WHAT THE EXERCISE ASKS - Reproduce the data that follows character for character, but omit its pictures.

SUPPLIED MATERIAL -
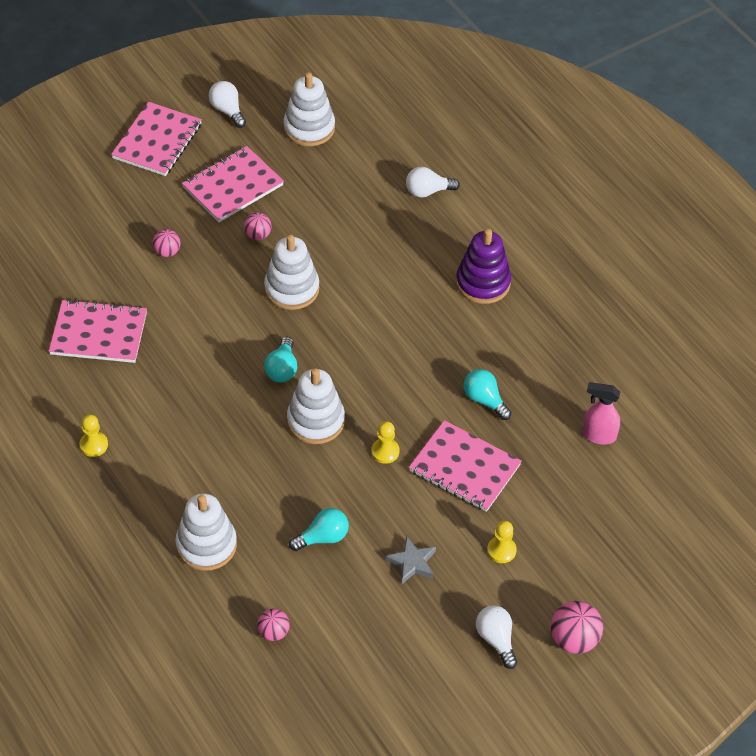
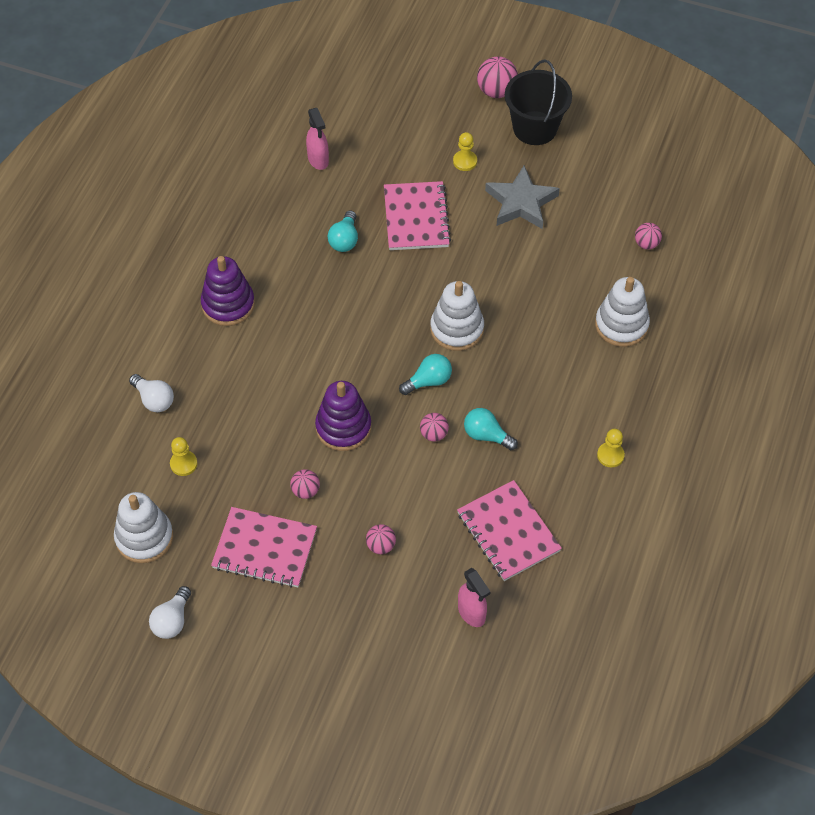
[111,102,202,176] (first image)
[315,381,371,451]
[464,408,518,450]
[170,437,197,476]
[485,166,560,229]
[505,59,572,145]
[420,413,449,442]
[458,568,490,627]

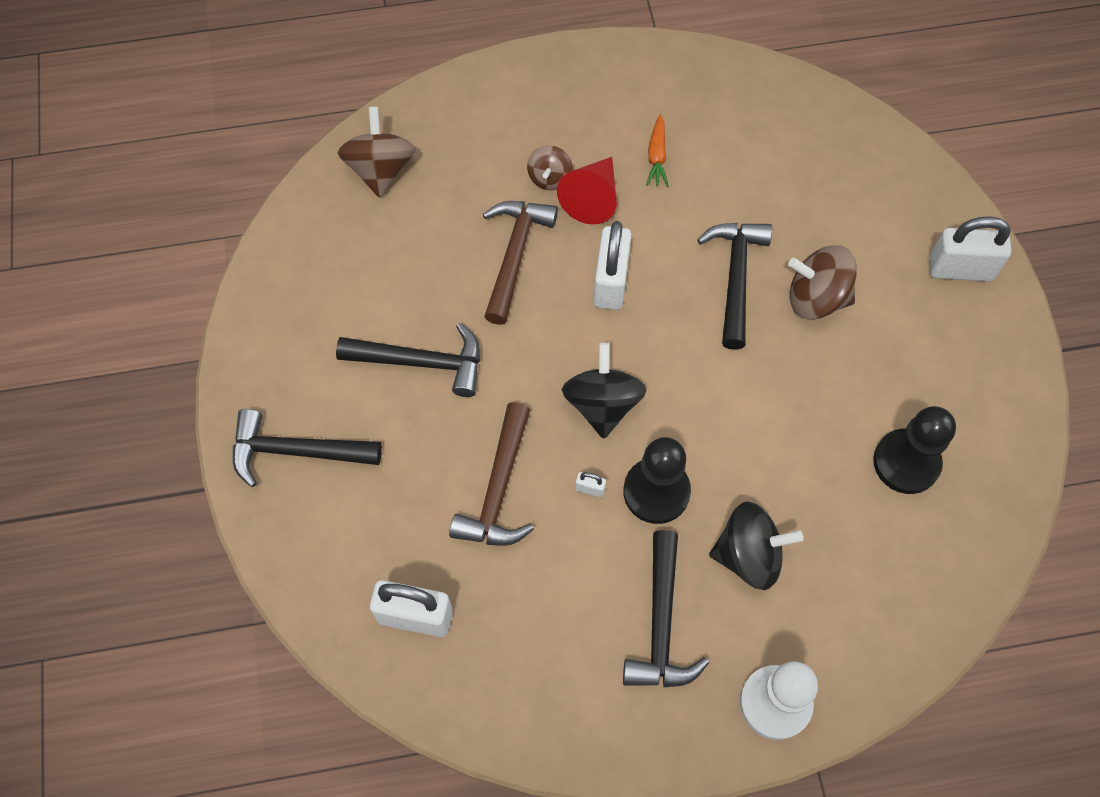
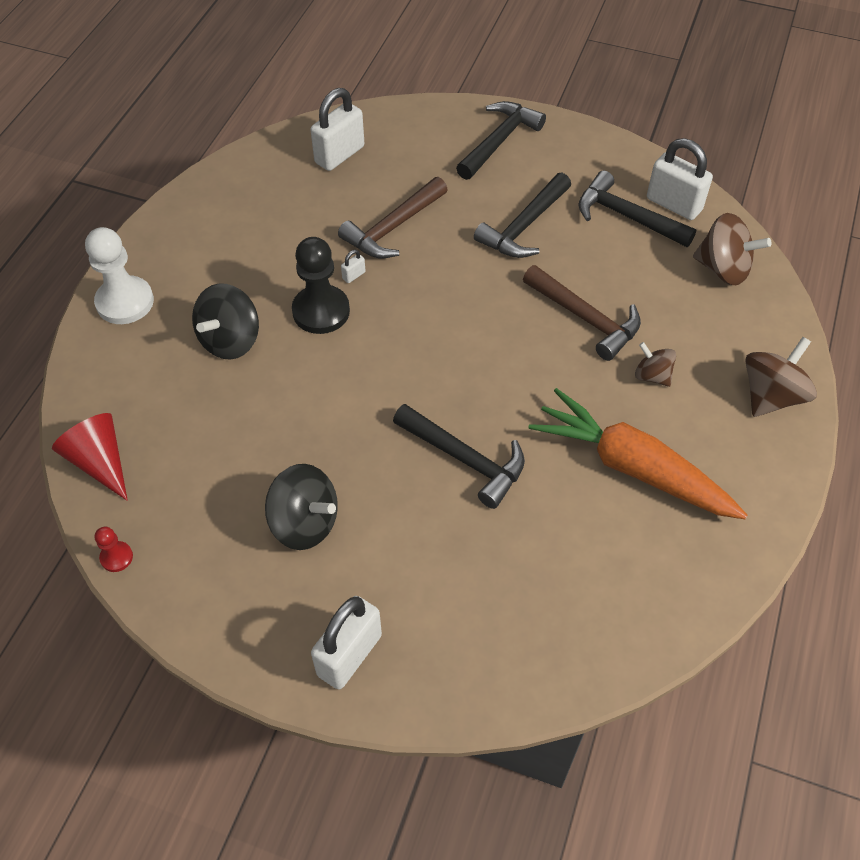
[338,177,448,258]
[52,413,128,501]
[265,464,338,550]
[647,138,713,220]
[578,171,697,247]
[528,388,747,519]
[745,337,817,417]
[873,406,956,494] (first image)
[95,527,133,572]

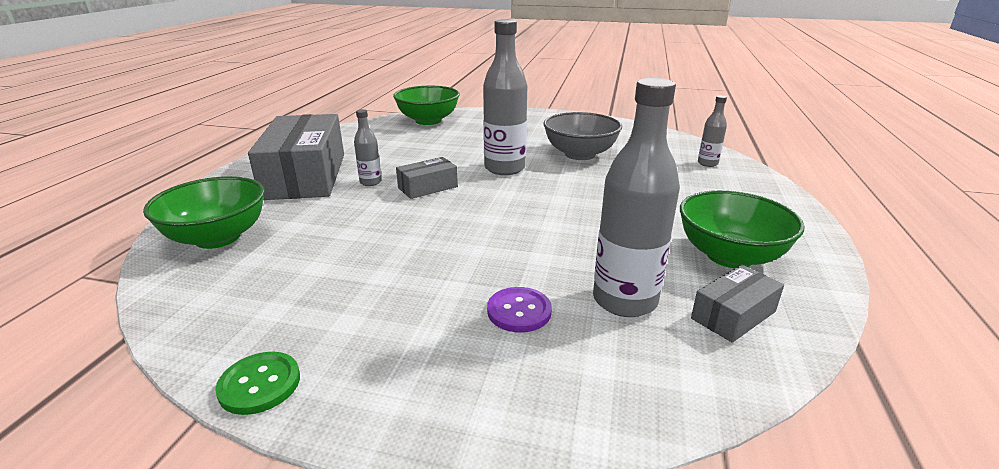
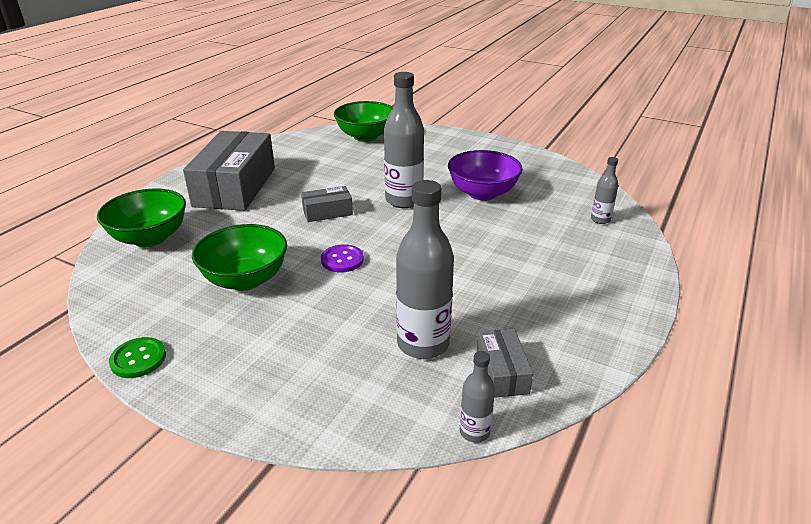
[460,351,495,443]
[321,244,364,273]
[448,150,523,201]
[192,224,287,291]
[477,329,533,398]

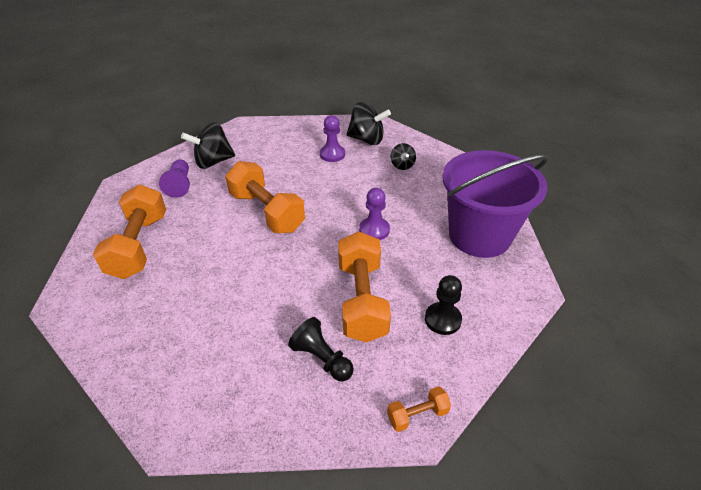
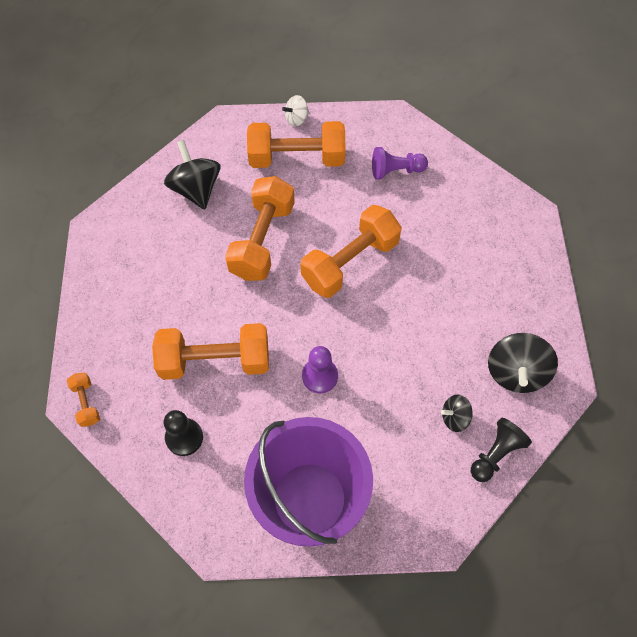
[164,140,220,210]
[471,418,532,482]
[320,115,345,162] (first image)
[225,176,295,281]
[282,95,310,127]

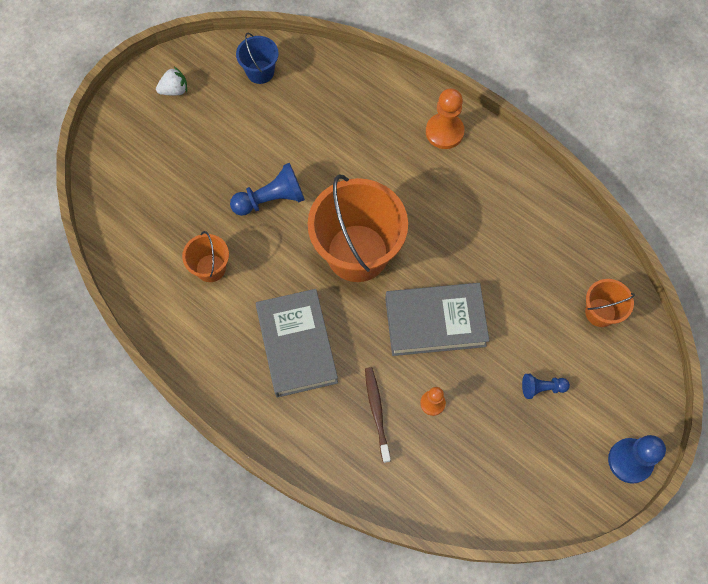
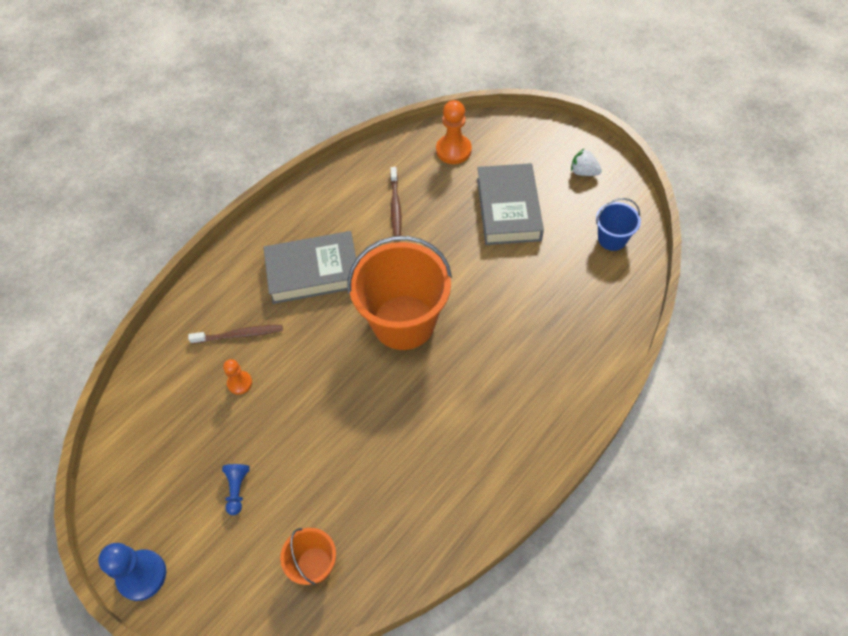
[571,148,602,176]
[390,167,402,236]
[230,163,305,216] (first image)
[477,163,544,245]
[436,100,472,164]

FINISHED TASK -
[111,102,202,176] (first image)
[315,381,371,451]
[464,408,518,450]
[170,437,197,476]
[485,166,560,229]
[505,59,572,145]
[420,413,449,442]
[458,568,490,627]

[338,177,448,258]
[52,413,128,501]
[265,464,338,550]
[647,138,713,220]
[578,171,697,247]
[528,388,747,519]
[745,337,817,417]
[873,406,956,494] (first image)
[95,527,133,572]

[460,351,495,443]
[321,244,364,273]
[448,150,523,201]
[192,224,287,291]
[477,329,533,398]

[164,140,220,210]
[471,418,532,482]
[320,115,345,162] (first image)
[225,176,295,281]
[282,95,310,127]

[571,148,602,176]
[390,167,402,236]
[230,163,305,216] (first image)
[477,163,544,245]
[436,100,472,164]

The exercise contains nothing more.